> [WHAT THIS TASK INVOLVES]: Print every entry again exactly, with no pictures.
*** SUPPLIED MATERIAL ***
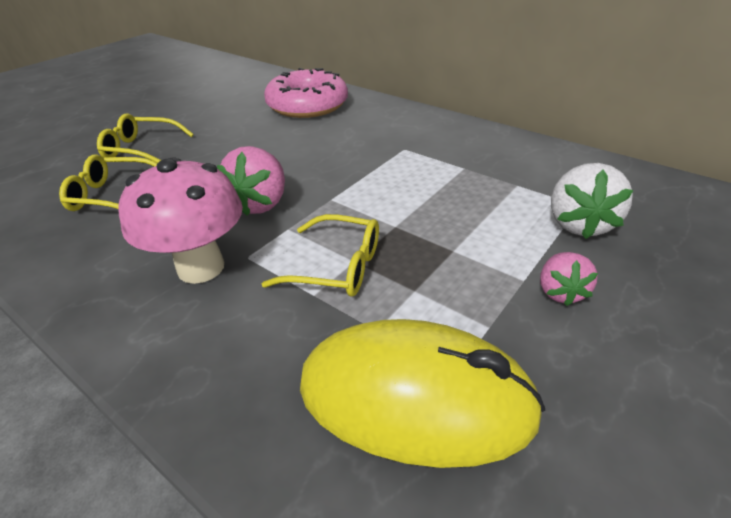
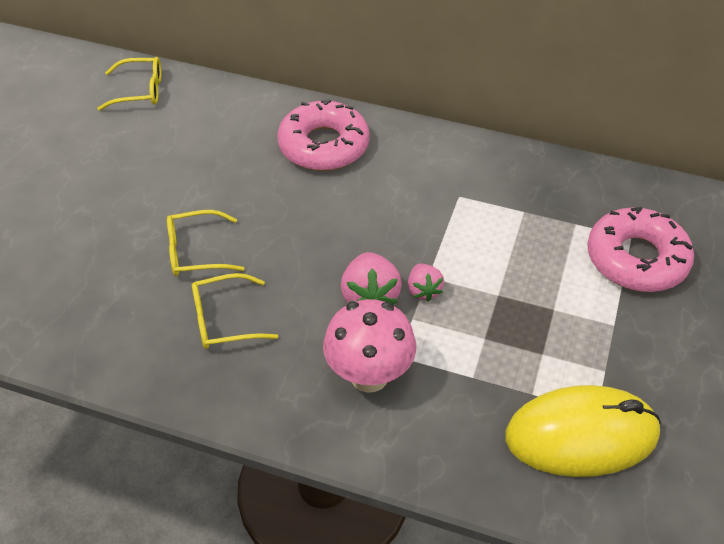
camera: 20 degrees left, 10 degrees up
(336, 267) = (474, 347): yellow glasses -> yellow glasses (139, 91)
(560, 292) = (641, 329): pink strawberry -> pink strawberry (423, 290)
(579, 224) = (636, 259): white strawberry -> pink donut

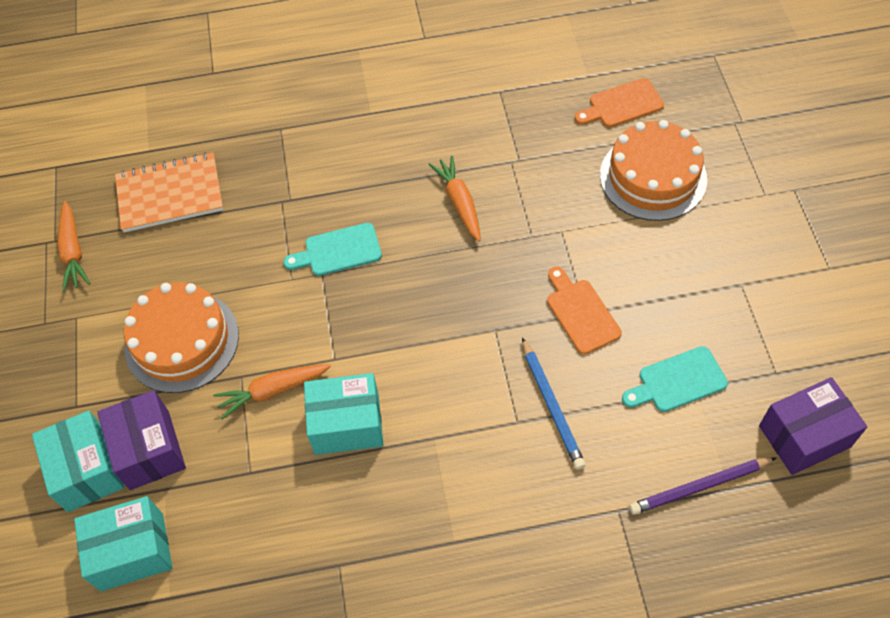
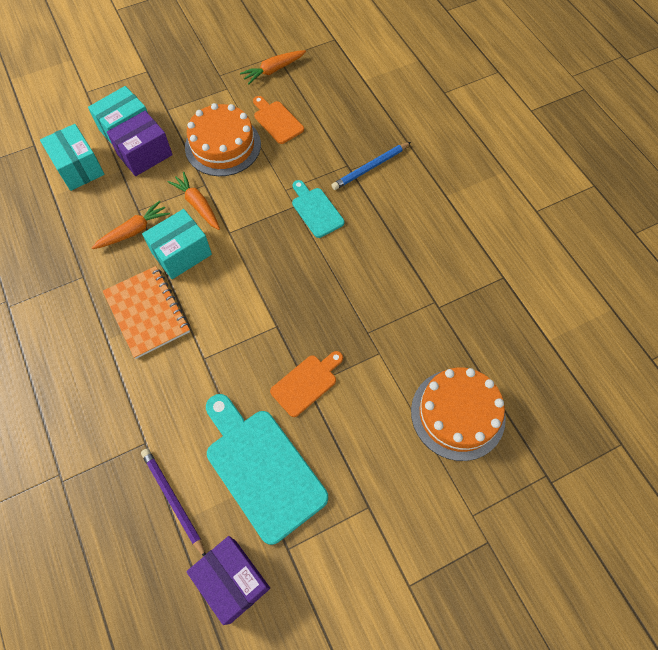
camera: 70 degrees right, 5 degrees up
(170, 194) = (332, 103): orange notebook -> orange notebook (147, 313)
(347, 424) = (181, 253): turquoise box -> turquoise box turned 75 degrees clockwise
(459, 202) = (383, 275): orange carrot -> orange carrot (134, 231)
(551, 405) = (221, 379): blue pencil -> blue pencil (370, 167)
(622, 104) = (527, 374): orange cutting board -> orange cutting board (277, 120)
(677, 381) = (262, 468): turquoise cutting board -> turquoise cutting board, size x1.85

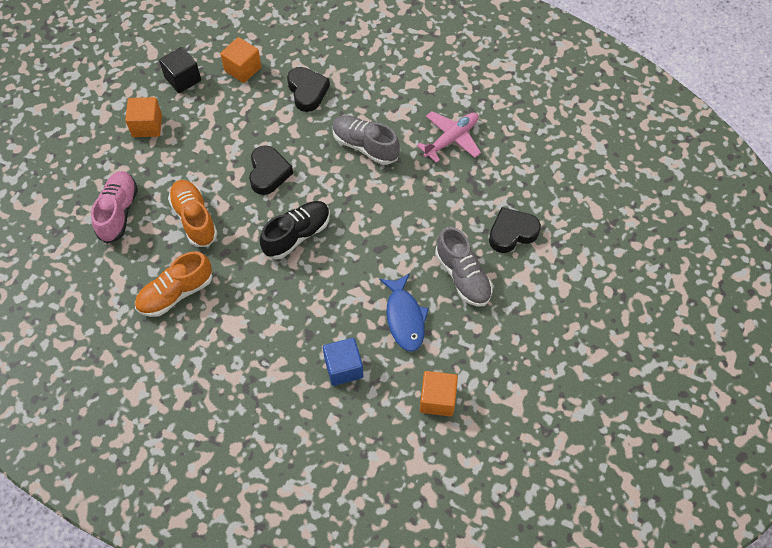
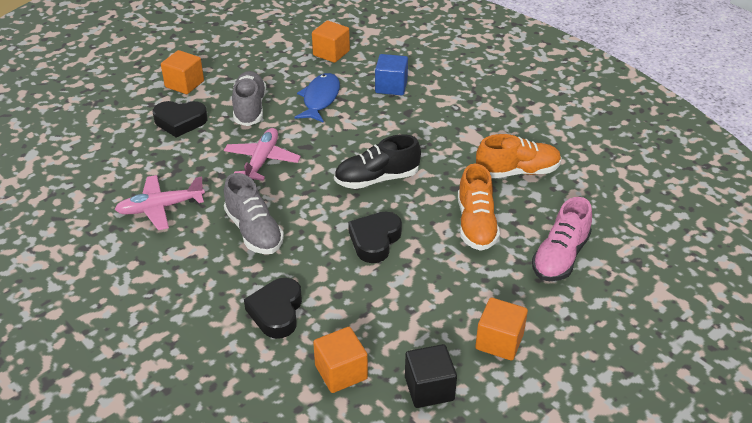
camera: 155 degrees left, 20 degrees down
(406, 217) = (262, 160): none -> pink plane
(550, 284) = (184, 84): none -> orange cube

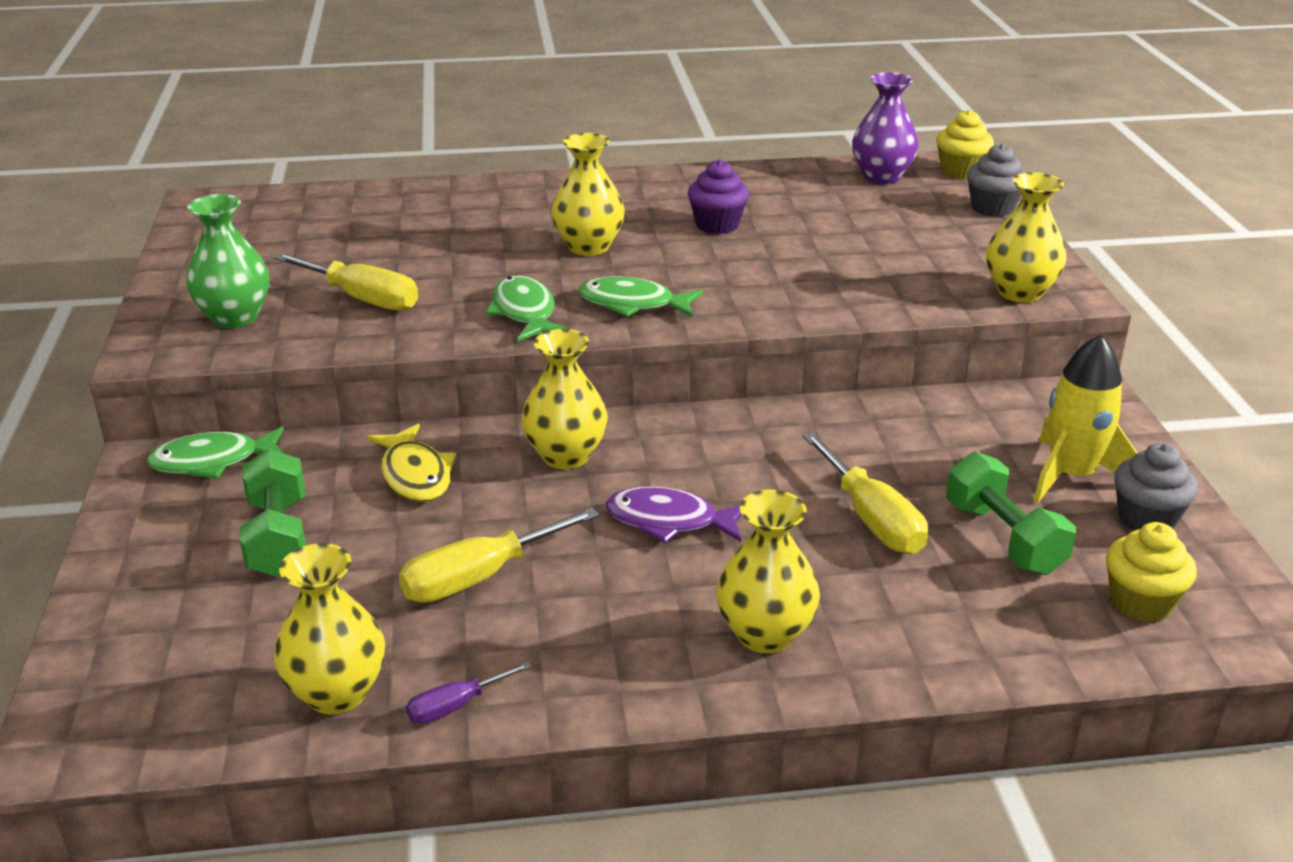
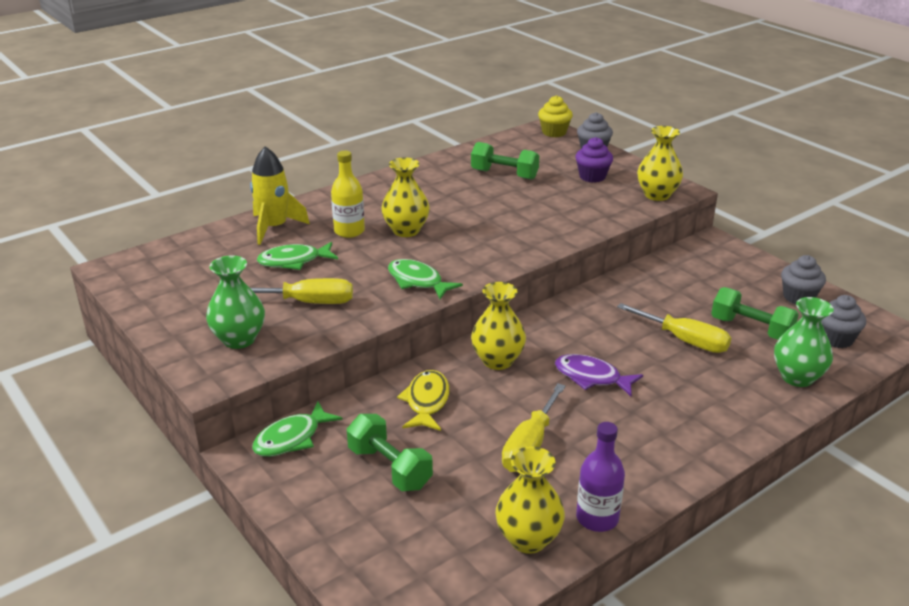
camera: 30 degrees left, 0 degrees up
(415, 475) = (426, 402): yellow fish -> yellow fish turned 120 degrees counterclockwise
(455, 706) = (597, 518): purple screwdriver -> purple bottle
(516, 229) = (349, 231): none -> yellow bottle
(633, 304) = (472, 258): green fish -> green fish (294, 261)
(669, 521) = (591, 377): purple fish -> purple fish turned 45 degrees clockwise
(717, 225) = (463, 197): purple cupcake -> purple cupcake (592, 177)
(765, 634) = (700, 418): yellow vase -> none
(814, 210) = (504, 174): none -> green dumbbell
(881, 176) = (517, 145): purple vase -> none
(999, 634) = (797, 377): none -> green vase
(1071, 475) = (747, 286): yellow rocket -> yellow rocket (274, 227)
(1141, 602) = (836, 339): yellow cupcake -> grey cupcake

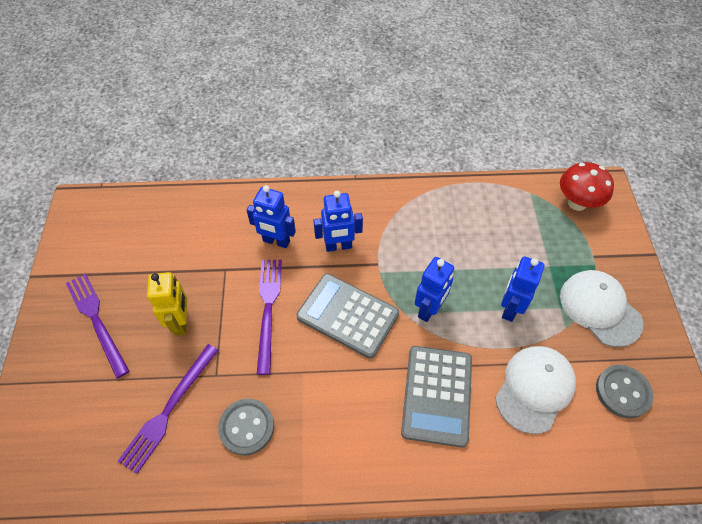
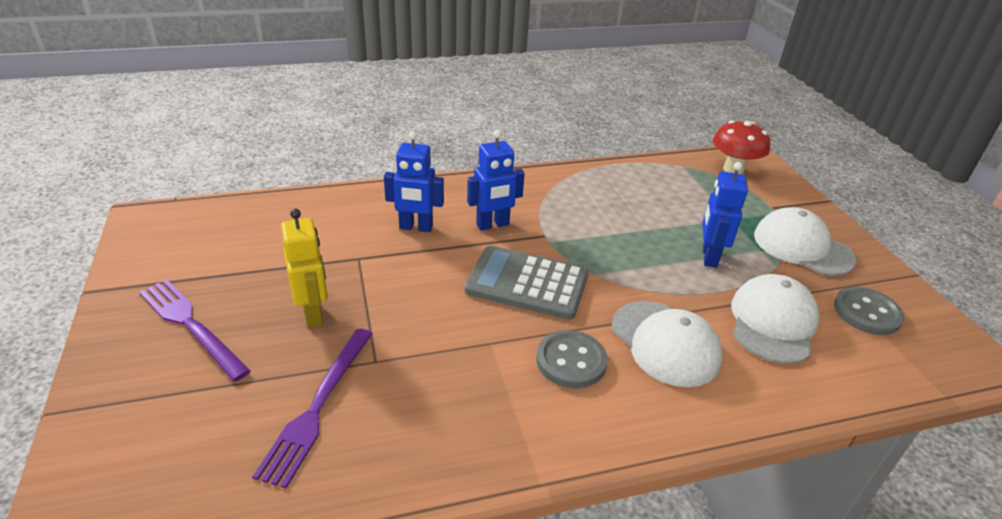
camera: 15 degrees left, 20 degrees down
(246, 427) = (435, 409): grey button -> grey button (571, 361)
(268, 309) = (426, 288): purple fork -> none
(429, 309) = (620, 267): blue robot -> none
(437, 395) = (665, 343): grey calculator -> white cap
***
> [TASK SOLUTION]:
camera: 20 degrees left, 10 degrees up
(336, 267) = (474, 347): yellow glasses -> yellow glasses (139, 91)
(560, 292) = (641, 329): pink strawberry -> pink strawberry (423, 290)
(579, 224) = (636, 259): white strawberry -> pink donut

camera: 70 degrees right, 5 degrees up
(170, 194) = (332, 103): orange notebook -> orange notebook (147, 313)
(347, 424) = (181, 253): turquoise box -> turquoise box turned 75 degrees clockwise
(459, 202) = (383, 275): orange carrot -> orange carrot (134, 231)
(551, 405) = (221, 379): blue pencil -> blue pencil (370, 167)
(622, 104) = (527, 374): orange cutting board -> orange cutting board (277, 120)
(677, 381) = (262, 468): turquoise cutting board -> turquoise cutting board, size x1.85

camera: 155 degrees left, 20 degrees down
(406, 217) = (262, 160): none -> pink plane
(550, 284) = (184, 84): none -> orange cube

camera: 30 degrees left, 0 degrees up
(415, 475) = (426, 402): yellow fish -> yellow fish turned 120 degrees counterclockwise
(455, 706) = (597, 518): purple screwdriver -> purple bottle
(516, 229) = (349, 231): none -> yellow bottle
(633, 304) = (472, 258): green fish -> green fish (294, 261)
(669, 521) = (591, 377): purple fish -> purple fish turned 45 degrees clockwise
(717, 225) = (463, 197): purple cupcake -> purple cupcake (592, 177)
(765, 634) = (700, 418): yellow vase -> none
(814, 210) = (504, 174): none -> green dumbbell
(881, 176) = (517, 145): purple vase -> none
(999, 634) = (797, 377): none -> green vase
(1071, 475) = (747, 286): yellow rocket -> yellow rocket (274, 227)
(1141, 602) = (836, 339): yellow cupcake -> grey cupcake

camera: 15 degrees left, 20 degrees down
(246, 427) = (435, 409): grey button -> grey button (571, 361)
(268, 309) = (426, 288): purple fork -> none
(429, 309) = (620, 267): blue robot -> none
(437, 395) = (665, 343): grey calculator -> white cap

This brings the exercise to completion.